Dataset records:
┄┄┄┄┄┄┄┄┄┄┄┄┄┄┄┄┄┄┄┄

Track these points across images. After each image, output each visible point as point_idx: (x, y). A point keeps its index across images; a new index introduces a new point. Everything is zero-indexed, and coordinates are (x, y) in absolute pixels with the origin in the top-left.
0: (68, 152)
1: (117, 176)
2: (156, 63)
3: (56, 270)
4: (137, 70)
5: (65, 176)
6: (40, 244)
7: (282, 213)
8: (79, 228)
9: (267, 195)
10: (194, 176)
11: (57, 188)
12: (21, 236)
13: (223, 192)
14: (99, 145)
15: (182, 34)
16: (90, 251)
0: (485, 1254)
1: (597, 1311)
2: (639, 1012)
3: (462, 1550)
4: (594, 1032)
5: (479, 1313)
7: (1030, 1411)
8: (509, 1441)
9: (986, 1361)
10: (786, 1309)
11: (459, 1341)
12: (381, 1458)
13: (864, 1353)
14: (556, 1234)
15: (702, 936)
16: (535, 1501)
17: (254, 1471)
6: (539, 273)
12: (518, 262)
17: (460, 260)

┄┄┄┄┄┄┄┄┄┄┄┄┄┄┄┄┄┄┄┄

Instruction: Please rewrite all the records above, swapping "images" for "frames" and leaving everything else unchanged.

Expected answer:
Track these points across frames. After each image, output each visible point as point_idx: (x, y). A point keeps its index across frames; a new index introduces a new point. Everything is zero-indexed, and coordinates are (x, y) in absolute pixels with the origin in the top-left.
0: (68, 152)
1: (117, 176)
2: (156, 63)
3: (56, 270)
4: (137, 70)
5: (65, 176)
6: (40, 244)
7: (282, 213)
8: (79, 228)
9: (267, 195)
10: (194, 176)
11: (57, 188)
12: (21, 236)
13: (223, 192)
14: (99, 145)
15: (182, 34)
16: (90, 251)
0: (485, 1254)
1: (597, 1311)
2: (639, 1012)
3: (462, 1550)
4: (594, 1032)
5: (479, 1313)
7: (1030, 1411)
8: (509, 1441)
9: (986, 1361)
10: (786, 1309)
11: (459, 1341)
12: (381, 1458)
13: (864, 1353)
14: (556, 1234)
15: (702, 936)
16: (535, 1501)
17: (254, 1471)
6: (539, 273)
12: (518, 262)
17: (460, 260)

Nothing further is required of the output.